--- WORK ORDER ---
Determine the number of lines in these entries that hold the word "cactus". Give the number and nothing more.

** Opening MATERIAL FOR THIS EXERCISE block **

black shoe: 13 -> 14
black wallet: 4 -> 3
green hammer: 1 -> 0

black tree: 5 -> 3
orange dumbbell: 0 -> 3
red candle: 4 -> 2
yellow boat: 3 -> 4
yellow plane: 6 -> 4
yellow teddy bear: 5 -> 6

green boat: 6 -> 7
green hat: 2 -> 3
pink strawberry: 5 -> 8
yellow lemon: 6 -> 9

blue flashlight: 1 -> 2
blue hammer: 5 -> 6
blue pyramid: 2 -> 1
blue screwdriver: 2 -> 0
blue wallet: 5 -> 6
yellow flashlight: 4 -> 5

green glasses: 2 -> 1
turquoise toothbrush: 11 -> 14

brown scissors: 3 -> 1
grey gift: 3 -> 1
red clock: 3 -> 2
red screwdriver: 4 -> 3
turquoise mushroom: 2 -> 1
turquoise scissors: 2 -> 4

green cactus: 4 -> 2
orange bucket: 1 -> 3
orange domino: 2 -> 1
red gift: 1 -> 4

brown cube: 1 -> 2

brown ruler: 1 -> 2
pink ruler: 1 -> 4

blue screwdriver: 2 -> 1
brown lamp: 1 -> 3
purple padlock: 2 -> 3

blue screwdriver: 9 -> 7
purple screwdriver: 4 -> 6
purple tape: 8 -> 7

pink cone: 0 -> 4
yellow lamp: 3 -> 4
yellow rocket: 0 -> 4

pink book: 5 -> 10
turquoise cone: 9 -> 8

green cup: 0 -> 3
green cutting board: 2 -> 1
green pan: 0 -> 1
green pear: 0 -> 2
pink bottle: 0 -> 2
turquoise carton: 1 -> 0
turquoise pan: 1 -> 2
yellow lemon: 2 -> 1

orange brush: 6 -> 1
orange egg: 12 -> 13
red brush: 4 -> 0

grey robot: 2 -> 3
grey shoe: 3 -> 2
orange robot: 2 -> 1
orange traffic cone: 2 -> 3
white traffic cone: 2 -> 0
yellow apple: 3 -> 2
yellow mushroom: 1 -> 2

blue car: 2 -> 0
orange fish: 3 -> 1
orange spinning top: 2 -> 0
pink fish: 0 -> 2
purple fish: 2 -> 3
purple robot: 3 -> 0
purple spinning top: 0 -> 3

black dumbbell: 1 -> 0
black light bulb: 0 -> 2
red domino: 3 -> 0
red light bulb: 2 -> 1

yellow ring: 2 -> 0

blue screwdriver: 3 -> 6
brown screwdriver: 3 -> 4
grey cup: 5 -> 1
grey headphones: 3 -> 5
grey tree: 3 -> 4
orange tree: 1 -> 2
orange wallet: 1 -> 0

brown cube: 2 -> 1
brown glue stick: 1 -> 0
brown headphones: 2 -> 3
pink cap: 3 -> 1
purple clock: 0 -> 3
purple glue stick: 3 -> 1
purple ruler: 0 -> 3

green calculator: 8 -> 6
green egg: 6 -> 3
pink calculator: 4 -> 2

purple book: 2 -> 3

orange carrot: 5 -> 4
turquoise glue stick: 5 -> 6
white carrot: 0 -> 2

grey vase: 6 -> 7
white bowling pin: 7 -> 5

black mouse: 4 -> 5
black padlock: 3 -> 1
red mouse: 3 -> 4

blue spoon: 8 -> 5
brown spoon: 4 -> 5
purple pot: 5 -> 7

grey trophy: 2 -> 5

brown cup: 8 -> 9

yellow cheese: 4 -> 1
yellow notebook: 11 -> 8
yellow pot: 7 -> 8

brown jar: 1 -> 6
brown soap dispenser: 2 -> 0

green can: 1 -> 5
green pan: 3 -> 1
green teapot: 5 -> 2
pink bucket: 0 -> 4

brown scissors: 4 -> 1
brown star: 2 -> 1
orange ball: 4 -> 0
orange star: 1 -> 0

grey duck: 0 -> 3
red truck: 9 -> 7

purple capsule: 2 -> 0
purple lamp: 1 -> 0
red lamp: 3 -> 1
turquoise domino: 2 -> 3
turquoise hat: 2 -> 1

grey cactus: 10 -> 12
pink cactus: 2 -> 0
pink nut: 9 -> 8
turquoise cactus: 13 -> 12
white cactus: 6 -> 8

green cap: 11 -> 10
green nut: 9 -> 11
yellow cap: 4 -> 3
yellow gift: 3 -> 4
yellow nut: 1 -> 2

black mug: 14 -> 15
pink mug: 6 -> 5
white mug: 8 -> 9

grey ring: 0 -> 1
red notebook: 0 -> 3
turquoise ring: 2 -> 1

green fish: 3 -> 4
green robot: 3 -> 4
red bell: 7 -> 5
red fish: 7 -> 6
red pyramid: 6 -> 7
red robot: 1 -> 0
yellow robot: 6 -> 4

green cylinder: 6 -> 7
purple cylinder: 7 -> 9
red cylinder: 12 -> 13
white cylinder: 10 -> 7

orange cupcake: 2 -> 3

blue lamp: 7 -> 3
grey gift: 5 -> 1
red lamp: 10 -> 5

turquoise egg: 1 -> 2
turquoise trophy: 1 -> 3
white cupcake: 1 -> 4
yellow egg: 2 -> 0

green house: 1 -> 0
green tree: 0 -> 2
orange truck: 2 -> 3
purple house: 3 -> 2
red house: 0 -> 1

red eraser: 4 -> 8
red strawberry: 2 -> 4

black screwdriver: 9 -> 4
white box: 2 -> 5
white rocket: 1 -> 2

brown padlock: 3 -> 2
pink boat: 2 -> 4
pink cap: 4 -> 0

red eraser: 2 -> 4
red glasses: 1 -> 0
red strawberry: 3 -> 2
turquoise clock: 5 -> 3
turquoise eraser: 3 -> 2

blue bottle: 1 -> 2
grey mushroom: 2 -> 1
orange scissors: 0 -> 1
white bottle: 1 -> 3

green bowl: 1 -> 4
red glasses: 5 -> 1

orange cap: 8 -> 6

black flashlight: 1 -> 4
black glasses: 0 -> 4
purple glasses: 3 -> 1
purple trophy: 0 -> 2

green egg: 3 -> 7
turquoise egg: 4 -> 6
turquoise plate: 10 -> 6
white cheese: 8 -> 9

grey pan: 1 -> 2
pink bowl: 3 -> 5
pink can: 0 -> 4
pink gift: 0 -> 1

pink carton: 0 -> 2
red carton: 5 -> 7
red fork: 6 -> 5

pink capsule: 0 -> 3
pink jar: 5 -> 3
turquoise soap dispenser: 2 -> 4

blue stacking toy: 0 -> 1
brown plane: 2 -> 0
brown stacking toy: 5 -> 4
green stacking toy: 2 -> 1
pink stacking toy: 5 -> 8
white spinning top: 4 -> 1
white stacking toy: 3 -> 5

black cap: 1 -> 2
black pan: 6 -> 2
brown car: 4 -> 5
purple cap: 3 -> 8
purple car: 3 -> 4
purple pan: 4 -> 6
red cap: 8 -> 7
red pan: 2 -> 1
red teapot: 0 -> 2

** Closing MATERIAL FOR THIS EXERCISE block **

--- WRITTEN ANSWER ---
5